Exercise input:
--------------------------------

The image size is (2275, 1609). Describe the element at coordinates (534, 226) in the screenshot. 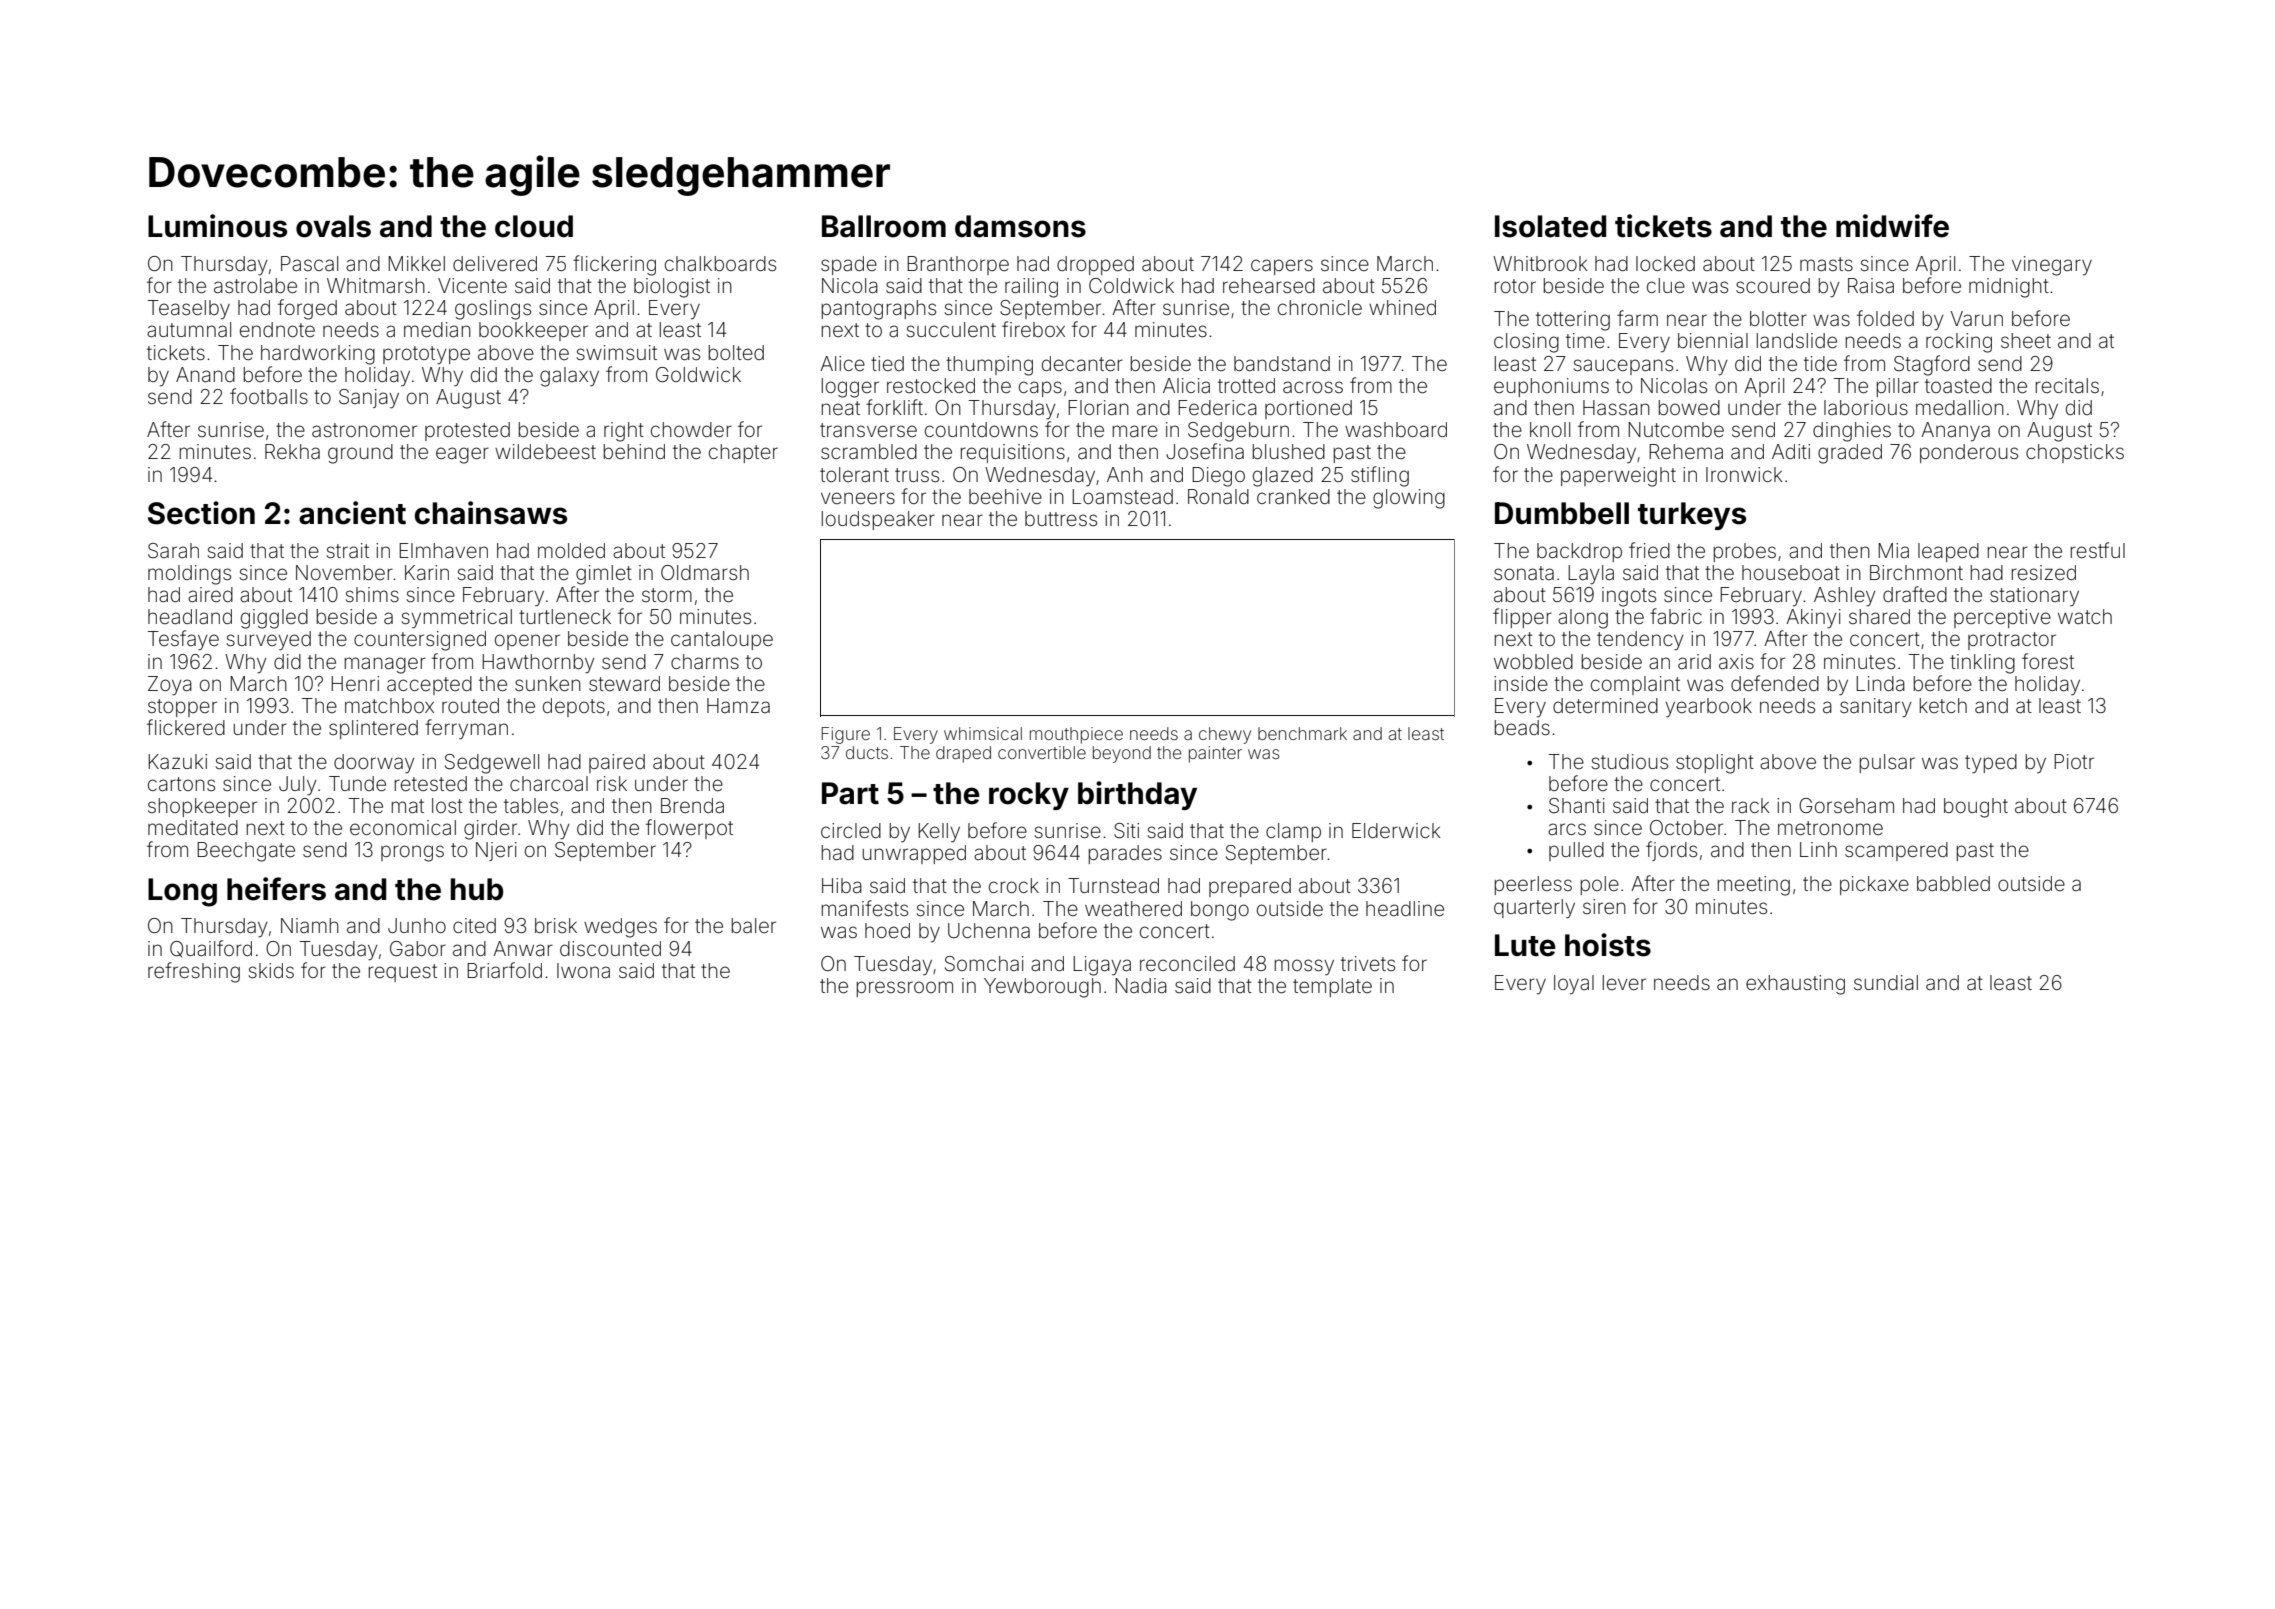

I see `cloud` at that location.
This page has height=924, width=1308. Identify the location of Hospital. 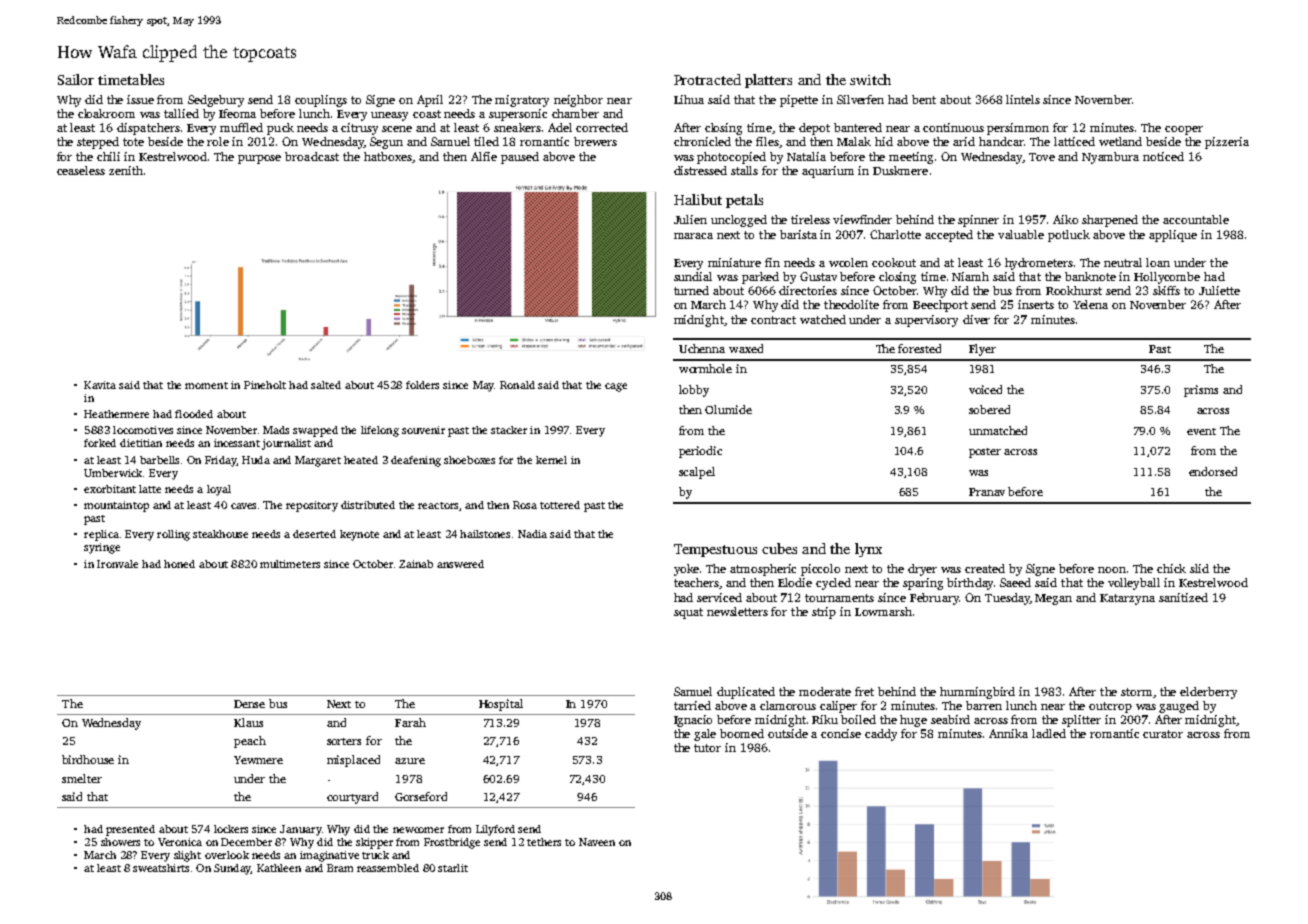
(501, 705).
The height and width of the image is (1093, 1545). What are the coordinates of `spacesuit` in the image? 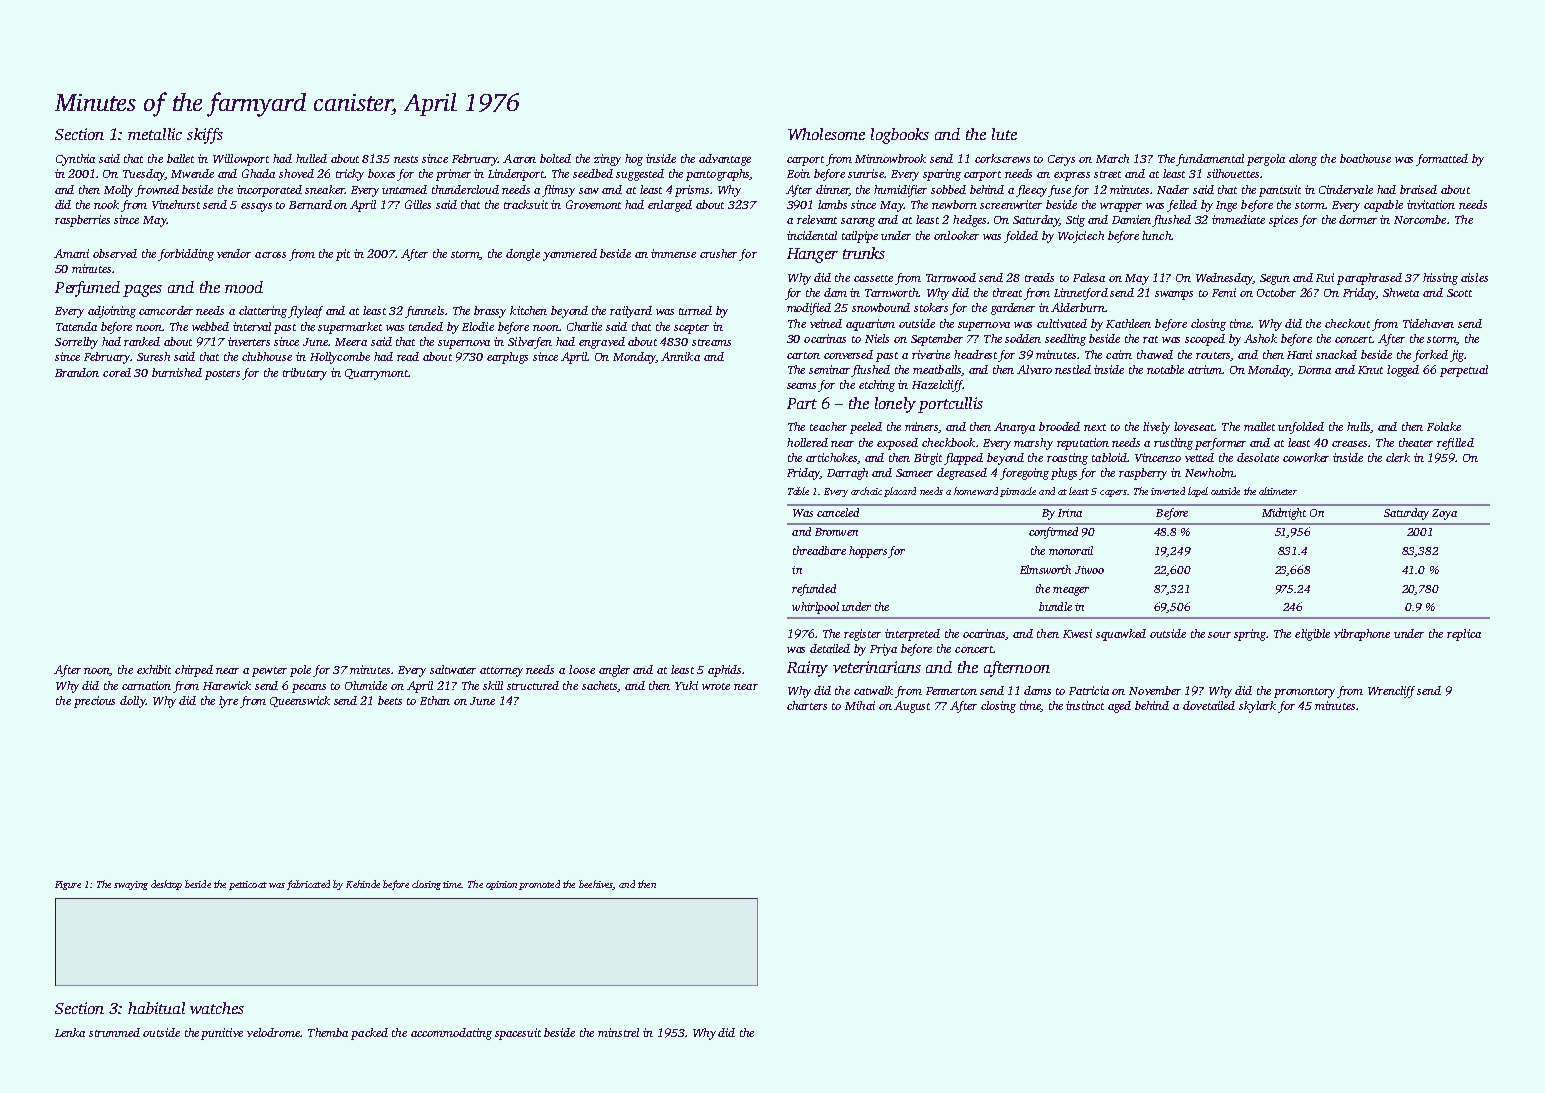 It's located at (518, 1034).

--------------------------------

Exercise directions:
Copy the lines above, starting with the first one and going on through the line with "(501, 705).", including both ends, and leave the pictures out of your copy.

Exercise output:
The image size is (2275, 1609). Describe the element at coordinates (534, 226) in the screenshot. 

I see `cloud` at that location.
This page has height=924, width=1308. Identify the location of Hospital. 
(501, 705).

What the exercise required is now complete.